After finding the line containing "C2: 68uF (plus" below, please output that line and each following one through the line containing "D2: LED green", exactly as written.

Revision tracking records
- Opening Delimiter -
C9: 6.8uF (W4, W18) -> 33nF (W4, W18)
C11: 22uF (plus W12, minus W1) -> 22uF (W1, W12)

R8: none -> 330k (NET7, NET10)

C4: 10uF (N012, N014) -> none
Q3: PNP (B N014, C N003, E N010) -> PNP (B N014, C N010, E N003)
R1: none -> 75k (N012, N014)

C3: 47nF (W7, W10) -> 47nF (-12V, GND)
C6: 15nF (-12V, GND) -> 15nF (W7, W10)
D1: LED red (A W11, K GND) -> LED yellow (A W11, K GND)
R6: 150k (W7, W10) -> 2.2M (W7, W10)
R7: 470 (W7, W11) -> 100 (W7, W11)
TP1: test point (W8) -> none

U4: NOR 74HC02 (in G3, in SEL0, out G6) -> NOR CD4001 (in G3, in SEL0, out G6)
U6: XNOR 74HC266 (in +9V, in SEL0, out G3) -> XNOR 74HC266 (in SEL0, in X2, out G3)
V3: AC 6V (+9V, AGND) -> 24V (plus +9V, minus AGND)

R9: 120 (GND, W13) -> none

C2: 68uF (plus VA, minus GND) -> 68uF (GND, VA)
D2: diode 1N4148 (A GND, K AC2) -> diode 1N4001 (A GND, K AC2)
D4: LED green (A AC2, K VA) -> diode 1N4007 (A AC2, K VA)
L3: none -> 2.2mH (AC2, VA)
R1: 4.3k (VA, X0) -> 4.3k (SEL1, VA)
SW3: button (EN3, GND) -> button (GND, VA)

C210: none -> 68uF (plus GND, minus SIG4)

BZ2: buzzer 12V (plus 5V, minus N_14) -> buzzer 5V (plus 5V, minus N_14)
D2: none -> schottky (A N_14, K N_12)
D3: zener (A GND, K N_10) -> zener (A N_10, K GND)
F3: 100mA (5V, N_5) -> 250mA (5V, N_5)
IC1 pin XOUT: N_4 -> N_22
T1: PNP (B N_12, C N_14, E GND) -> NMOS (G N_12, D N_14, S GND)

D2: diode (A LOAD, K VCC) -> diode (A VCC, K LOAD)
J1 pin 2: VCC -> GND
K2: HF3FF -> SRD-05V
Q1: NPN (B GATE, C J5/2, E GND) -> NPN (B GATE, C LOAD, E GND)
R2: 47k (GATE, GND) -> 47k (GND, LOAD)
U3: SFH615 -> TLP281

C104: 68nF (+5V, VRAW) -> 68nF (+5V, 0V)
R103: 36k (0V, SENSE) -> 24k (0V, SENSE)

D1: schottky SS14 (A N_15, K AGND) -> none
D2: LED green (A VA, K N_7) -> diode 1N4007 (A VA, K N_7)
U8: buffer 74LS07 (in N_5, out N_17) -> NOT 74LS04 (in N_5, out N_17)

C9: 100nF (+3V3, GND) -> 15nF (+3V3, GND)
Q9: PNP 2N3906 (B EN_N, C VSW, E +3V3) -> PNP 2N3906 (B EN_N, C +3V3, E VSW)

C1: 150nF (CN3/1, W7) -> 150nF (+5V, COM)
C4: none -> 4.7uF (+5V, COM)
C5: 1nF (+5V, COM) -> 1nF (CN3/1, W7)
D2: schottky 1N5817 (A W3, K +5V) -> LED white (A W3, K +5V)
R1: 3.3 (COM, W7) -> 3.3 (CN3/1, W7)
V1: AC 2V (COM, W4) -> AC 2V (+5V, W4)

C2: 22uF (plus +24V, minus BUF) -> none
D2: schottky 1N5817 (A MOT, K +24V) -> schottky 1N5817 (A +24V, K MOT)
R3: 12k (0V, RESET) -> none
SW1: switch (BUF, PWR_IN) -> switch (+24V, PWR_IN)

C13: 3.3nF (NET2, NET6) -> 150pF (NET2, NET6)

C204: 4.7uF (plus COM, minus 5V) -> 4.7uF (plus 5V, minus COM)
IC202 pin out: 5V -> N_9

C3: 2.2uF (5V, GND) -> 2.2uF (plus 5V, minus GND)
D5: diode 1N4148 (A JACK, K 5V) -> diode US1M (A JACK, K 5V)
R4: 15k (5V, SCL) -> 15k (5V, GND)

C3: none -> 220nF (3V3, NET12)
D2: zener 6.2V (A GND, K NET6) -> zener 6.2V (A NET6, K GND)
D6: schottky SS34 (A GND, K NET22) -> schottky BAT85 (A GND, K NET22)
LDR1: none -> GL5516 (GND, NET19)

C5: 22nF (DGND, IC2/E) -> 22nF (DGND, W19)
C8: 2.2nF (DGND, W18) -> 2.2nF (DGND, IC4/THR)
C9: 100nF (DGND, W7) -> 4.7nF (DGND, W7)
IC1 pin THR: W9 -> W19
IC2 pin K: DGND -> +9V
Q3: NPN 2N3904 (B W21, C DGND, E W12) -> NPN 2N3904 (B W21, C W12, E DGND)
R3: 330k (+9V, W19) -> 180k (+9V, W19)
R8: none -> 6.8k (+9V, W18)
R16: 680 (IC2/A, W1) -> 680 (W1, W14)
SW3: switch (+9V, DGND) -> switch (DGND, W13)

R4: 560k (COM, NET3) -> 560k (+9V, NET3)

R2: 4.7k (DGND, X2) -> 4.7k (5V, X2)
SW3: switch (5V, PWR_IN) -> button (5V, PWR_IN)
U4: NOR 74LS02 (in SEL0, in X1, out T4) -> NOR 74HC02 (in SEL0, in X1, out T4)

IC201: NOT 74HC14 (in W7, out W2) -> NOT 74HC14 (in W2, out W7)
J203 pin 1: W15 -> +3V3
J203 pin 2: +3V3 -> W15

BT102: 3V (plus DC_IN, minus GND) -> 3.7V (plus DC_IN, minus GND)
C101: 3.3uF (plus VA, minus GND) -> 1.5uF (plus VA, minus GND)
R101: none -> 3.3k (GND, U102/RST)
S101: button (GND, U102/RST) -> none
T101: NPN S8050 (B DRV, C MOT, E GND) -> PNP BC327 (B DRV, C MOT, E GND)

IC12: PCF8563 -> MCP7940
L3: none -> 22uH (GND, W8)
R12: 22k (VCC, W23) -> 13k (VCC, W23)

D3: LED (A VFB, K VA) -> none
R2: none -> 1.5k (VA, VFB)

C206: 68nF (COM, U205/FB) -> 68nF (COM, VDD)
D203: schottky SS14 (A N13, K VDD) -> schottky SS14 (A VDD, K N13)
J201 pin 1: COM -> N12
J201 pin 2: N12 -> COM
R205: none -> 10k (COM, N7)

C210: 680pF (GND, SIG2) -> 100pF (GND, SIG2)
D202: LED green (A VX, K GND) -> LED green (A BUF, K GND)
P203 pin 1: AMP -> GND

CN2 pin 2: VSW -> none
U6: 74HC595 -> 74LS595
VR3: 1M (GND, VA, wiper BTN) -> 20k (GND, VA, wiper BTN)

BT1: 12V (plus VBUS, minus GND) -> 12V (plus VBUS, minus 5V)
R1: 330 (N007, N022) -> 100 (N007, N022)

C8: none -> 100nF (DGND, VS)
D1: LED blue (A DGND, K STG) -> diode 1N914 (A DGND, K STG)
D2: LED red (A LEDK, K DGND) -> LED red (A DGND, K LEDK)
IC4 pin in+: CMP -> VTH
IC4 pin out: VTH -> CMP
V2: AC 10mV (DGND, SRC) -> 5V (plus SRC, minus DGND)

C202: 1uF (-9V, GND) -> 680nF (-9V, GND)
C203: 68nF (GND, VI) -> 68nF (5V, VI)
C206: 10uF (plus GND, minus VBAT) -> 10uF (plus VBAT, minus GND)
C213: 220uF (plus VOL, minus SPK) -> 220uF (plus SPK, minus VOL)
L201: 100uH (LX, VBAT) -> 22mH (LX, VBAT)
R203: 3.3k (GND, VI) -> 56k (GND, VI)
- Closing Delimiter -
§ **Answer**
C2: 68uF (plus VA, minus GND) -> 68uF (GND, VA)
D2: diode 1N4148 (A GND, K AC2) -> diode 1N4001 (A GND, K AC2)
D4: LED green (A AC2, K VA) -> diode 1N4007 (A AC2, K VA)
L3: none -> 2.2mH (AC2, VA)
R1: 4.3k (VA, X0) -> 4.3k (SEL1, VA)
SW3: button (EN3, GND) -> button (GND, VA)

C210: none -> 68uF (plus GND, minus SIG4)

BZ2: buzzer 12V (plus 5V, minus N_14) -> buzzer 5V (plus 5V, minus N_14)
D2: none -> schottky (A N_14, K N_12)
D3: zener (A GND, K N_10) -> zener (A N_10, K GND)
F3: 100mA (5V, N_5) -> 250mA (5V, N_5)
IC1 pin XOUT: N_4 -> N_22
T1: PNP (B N_12, C N_14, E GND) -> NMOS (G N_12, D N_14, S GND)

D2: diode (A LOAD, K VCC) -> diode (A VCC, K LOAD)
J1 pin 2: VCC -> GND
K2: HF3FF -> SRD-05V
Q1: NPN (B GATE, C J5/2, E GND) -> NPN (B GATE, C LOAD, E GND)
R2: 47k (GATE, GND) -> 47k (GND, LOAD)
U3: SFH615 -> TLP281

C104: 68nF (+5V, VRAW) -> 68nF (+5V, 0V)
R103: 36k (0V, SENSE) -> 24k (0V, SENSE)

D1: schottky SS14 (A N_15, K AGND) -> none
D2: LED green (A VA, K N_7) -> diode 1N4007 (A VA, K N_7)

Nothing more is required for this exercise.